▶ **ASSIGNMENT**: For the records below, please print exactly and only the lines from the one with "R3: 4.7k (AGND, N_8) -> 4.7k (AGND, VDD)" down to the one with "U2 pin SW: AGND -> N_2", both ends included, omitting the pictures.

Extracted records
————
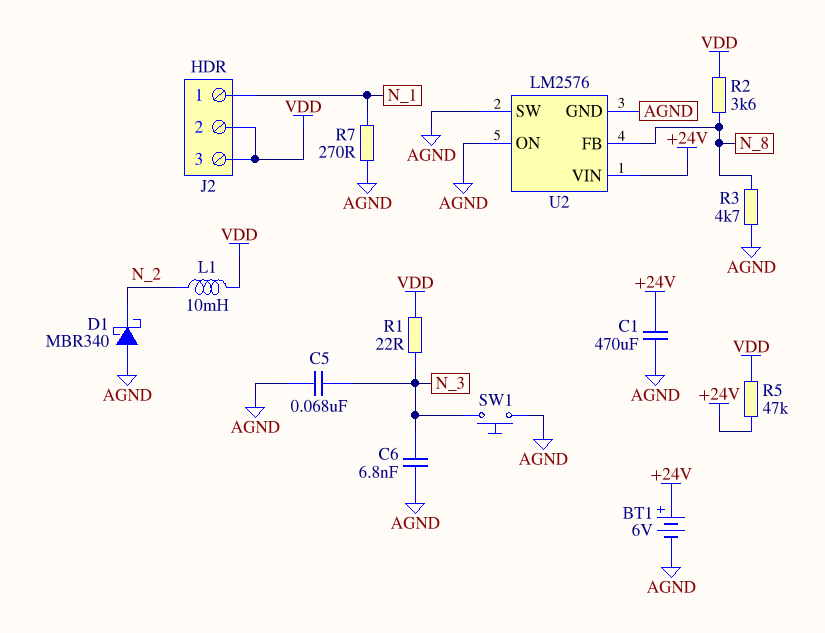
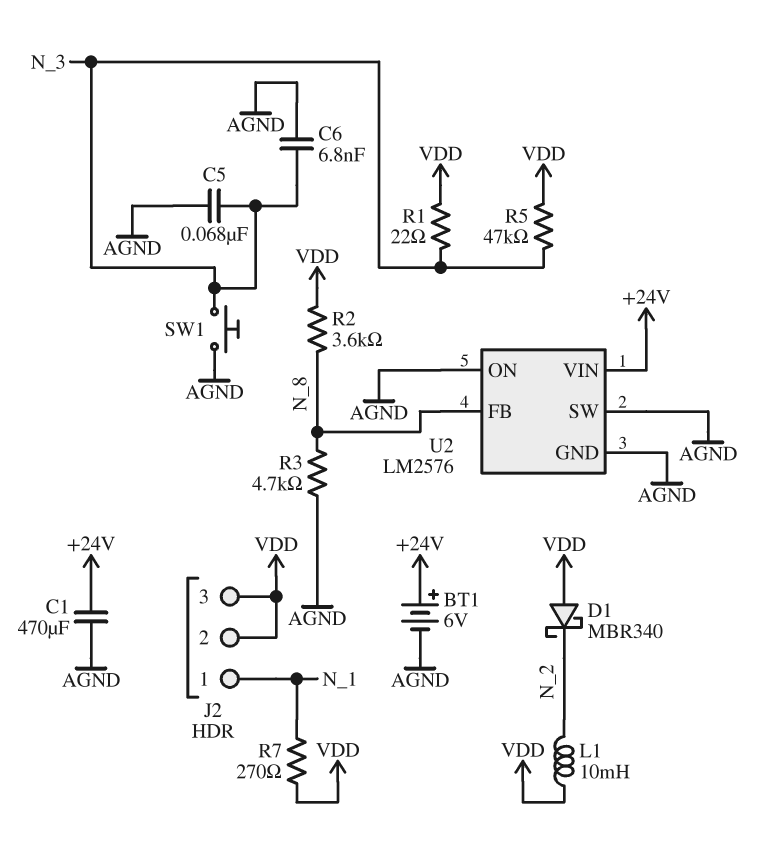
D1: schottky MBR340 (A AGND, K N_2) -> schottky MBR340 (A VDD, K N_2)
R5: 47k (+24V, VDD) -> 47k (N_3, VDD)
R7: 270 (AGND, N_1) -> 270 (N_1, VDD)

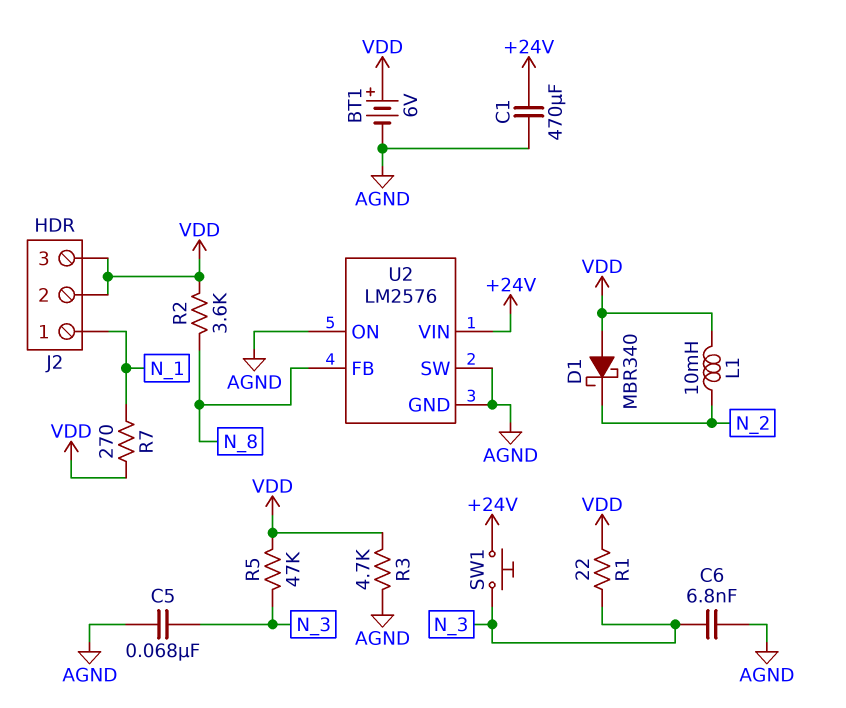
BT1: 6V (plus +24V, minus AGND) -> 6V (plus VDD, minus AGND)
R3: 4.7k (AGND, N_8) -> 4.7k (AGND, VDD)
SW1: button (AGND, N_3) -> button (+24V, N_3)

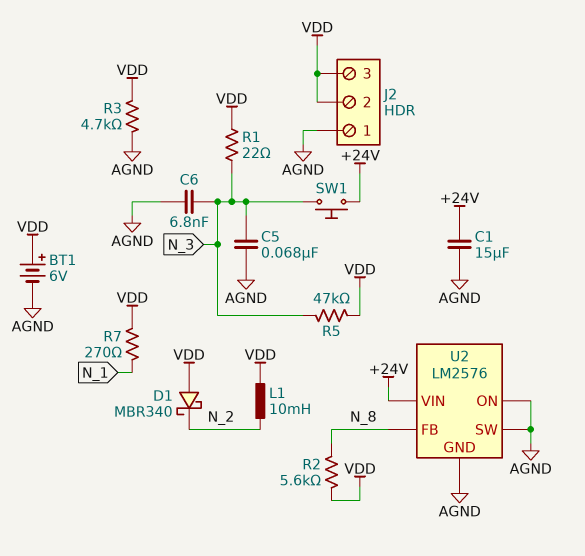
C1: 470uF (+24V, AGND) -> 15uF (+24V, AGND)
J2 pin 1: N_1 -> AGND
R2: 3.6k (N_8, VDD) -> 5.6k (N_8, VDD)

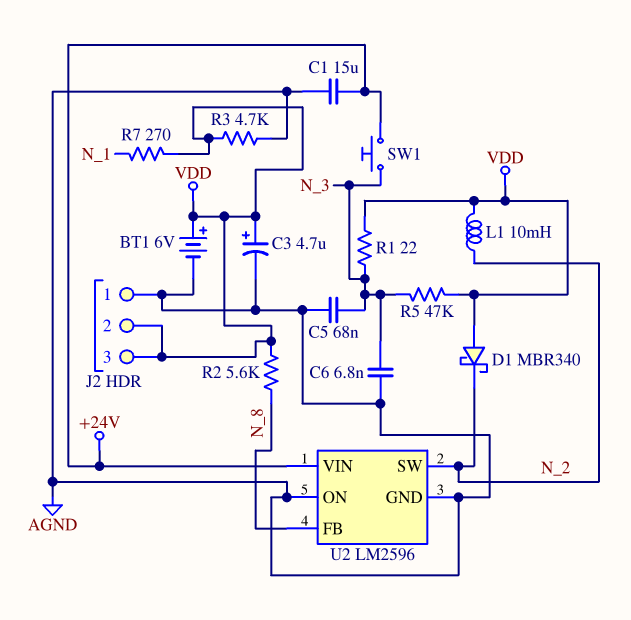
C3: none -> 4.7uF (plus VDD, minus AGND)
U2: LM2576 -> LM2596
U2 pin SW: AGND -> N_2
————
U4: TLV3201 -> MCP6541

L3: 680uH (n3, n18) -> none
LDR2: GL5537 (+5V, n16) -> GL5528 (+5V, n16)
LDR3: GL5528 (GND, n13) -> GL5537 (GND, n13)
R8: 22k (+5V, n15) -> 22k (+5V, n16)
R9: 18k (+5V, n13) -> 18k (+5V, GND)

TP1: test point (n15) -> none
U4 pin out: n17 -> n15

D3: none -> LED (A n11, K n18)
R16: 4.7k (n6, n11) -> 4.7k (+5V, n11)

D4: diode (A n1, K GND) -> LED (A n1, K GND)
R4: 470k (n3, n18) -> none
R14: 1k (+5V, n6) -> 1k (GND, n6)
————
▶ **OUTPUT FOR THIS TASK**:
R3: 4.7k (AGND, N_8) -> 4.7k (AGND, VDD)
SW1: button (AGND, N_3) -> button (+24V, N_3)

C1: 470uF (+24V, AGND) -> 15uF (+24V, AGND)
J2 pin 1: N_1 -> AGND
R2: 3.6k (N_8, VDD) -> 5.6k (N_8, VDD)

C3: none -> 4.7uF (plus VDD, minus AGND)
U2: LM2576 -> LM2596
U2 pin SW: AGND -> N_2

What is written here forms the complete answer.